* [Problem description]: Copy out the data exactly as it appears, without a single image.
----------------------------------------
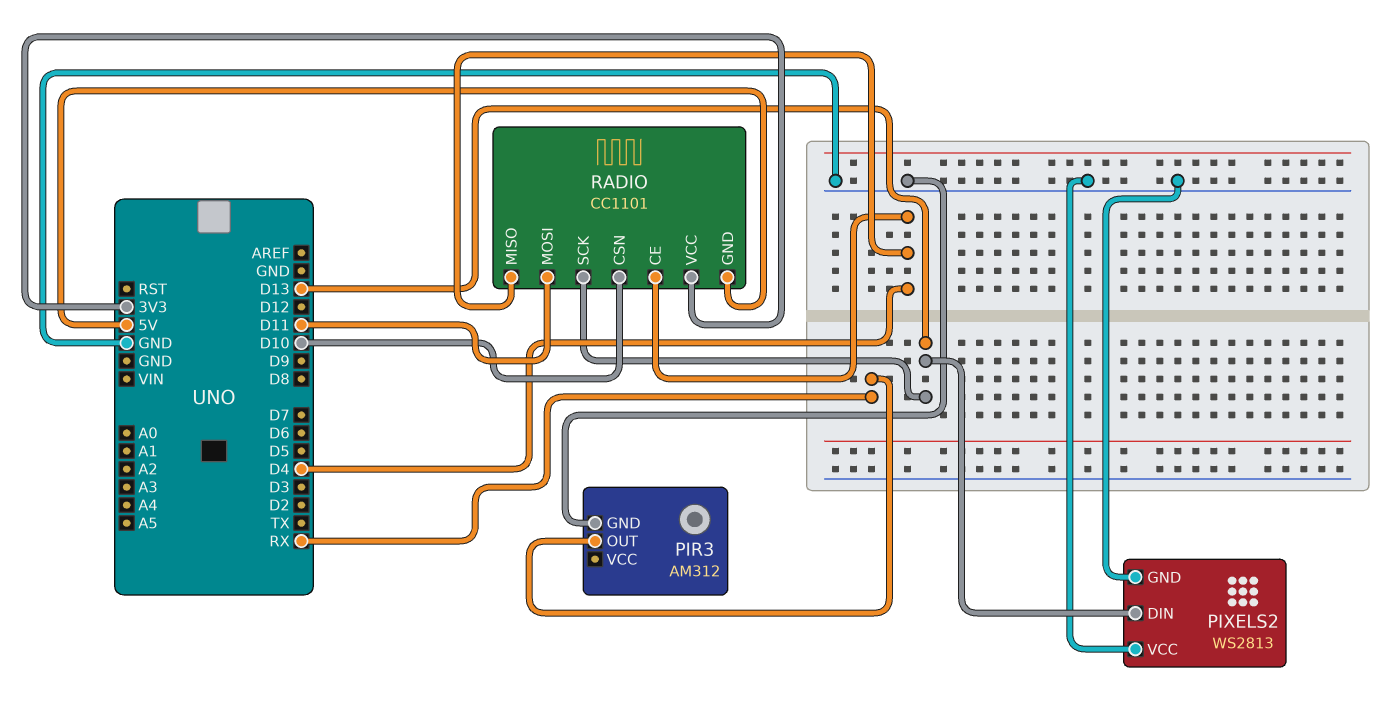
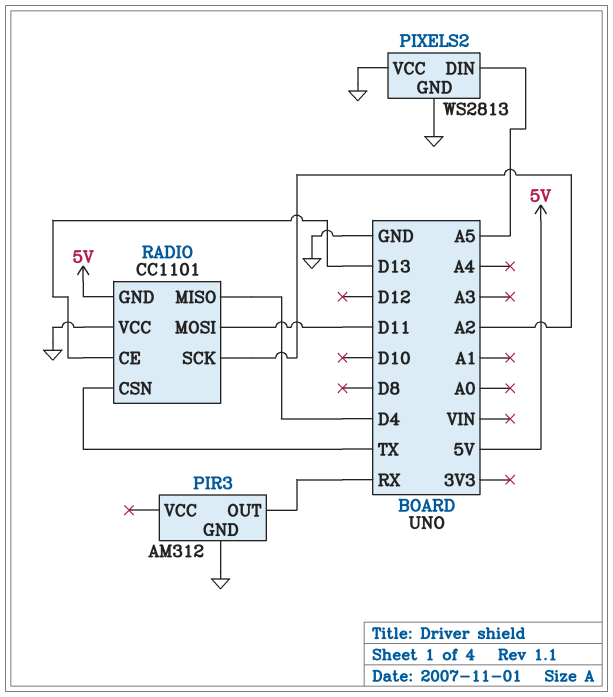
PIXELS2 pin DIN: D13 -> A5
RADIO pin CE: D4 -> D13
RADIO pin CSN: D10 -> TX
RADIO pin SCK: D13 -> A2
RADIO pin VCC: 3V3 -> GND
----------------------------------------
* [Result for this task]:
PIXELS2 pin DIN: D13 -> A5
RADIO pin CE: D4 -> D13
RADIO pin CSN: D10 -> TX
RADIO pin SCK: D13 -> A2
RADIO pin VCC: 3V3 -> GND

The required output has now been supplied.